_TASK TO COMPLETE_: Reproduce everything from the start of the records down to the line containing "yellow triangle: moved 1 px right", with that line included.

_Saved data entries_:
◆ ◆ ◆ ◆
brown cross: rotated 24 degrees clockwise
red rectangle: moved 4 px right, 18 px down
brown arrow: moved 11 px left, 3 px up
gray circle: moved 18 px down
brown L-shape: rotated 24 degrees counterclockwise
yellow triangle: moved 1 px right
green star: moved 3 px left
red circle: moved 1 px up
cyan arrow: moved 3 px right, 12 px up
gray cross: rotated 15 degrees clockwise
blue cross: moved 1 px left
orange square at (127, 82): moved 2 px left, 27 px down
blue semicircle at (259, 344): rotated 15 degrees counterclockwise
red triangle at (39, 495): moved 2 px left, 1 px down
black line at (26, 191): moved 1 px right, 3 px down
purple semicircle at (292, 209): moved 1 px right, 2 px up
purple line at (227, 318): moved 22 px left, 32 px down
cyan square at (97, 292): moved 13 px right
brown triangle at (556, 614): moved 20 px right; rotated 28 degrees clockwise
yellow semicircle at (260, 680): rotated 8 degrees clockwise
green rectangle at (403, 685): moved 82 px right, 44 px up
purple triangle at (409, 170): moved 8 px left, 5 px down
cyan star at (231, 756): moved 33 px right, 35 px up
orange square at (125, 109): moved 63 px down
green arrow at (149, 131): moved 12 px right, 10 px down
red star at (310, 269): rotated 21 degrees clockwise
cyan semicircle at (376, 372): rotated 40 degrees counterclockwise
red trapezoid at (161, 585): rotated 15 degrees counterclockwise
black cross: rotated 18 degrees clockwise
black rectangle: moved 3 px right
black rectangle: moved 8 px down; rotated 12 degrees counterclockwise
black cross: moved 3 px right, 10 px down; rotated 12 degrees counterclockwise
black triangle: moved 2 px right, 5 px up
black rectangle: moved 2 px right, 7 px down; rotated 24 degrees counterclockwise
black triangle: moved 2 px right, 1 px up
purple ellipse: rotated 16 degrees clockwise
◆ ◆ ◆ ◆
_RIGHT ANSWER_:
brown cross: rotated 24 degrees clockwise
red rectangle: moved 4 px right, 18 px down
brown arrow: moved 11 px left, 3 px up
gray circle: moved 18 px down
brown L-shape: rotated 24 degrees counterclockwise
yellow triangle: moved 1 px right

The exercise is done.